THE DATA section start
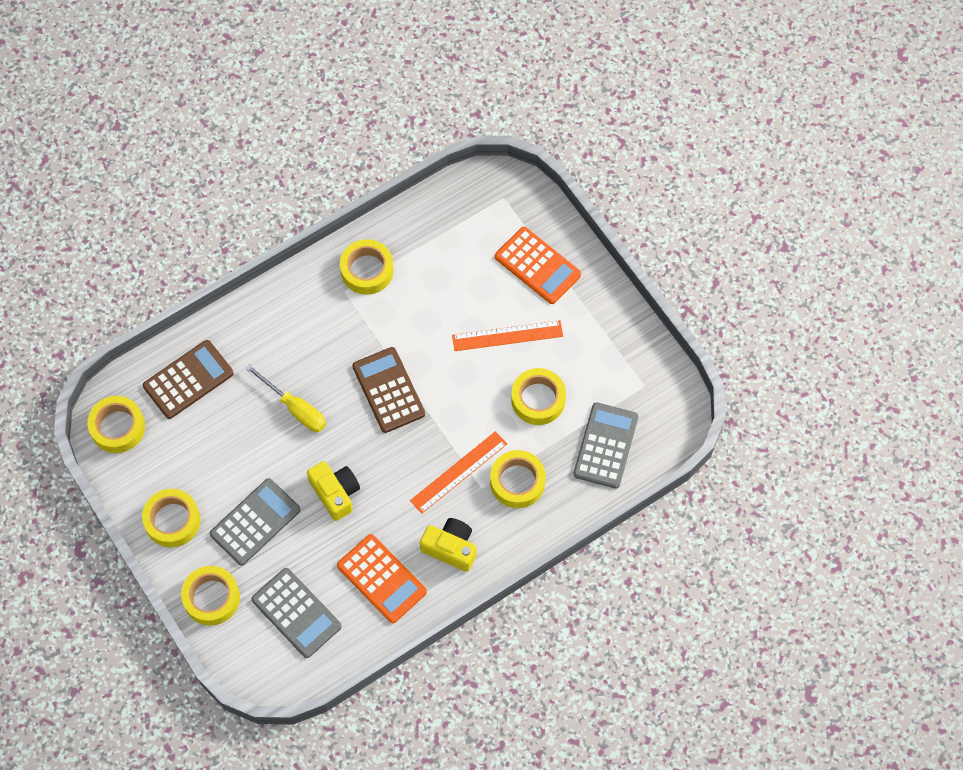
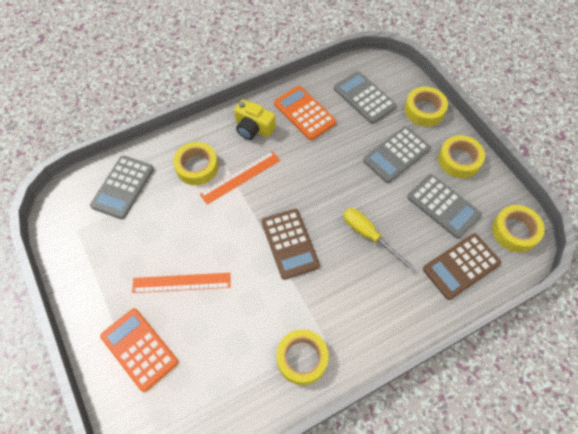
camera: 175 degrees left, 5 degrees down
(201, 453) = (443, 206): none -> grey calculator
(335, 493) = (336, 169): yellow camera -> none
(538, 399) = (167, 226): yellow tape -> none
THE DATA section end
### TASK:
Only those lines running from the one containing "(335, 493) = (336, 169): yellow" through the last line of the data above are to be copied, exactly, with both ends included.

### ANSWER SPACE:
(335, 493) = (336, 169): yellow camera -> none
(538, 399) = (167, 226): yellow tape -> none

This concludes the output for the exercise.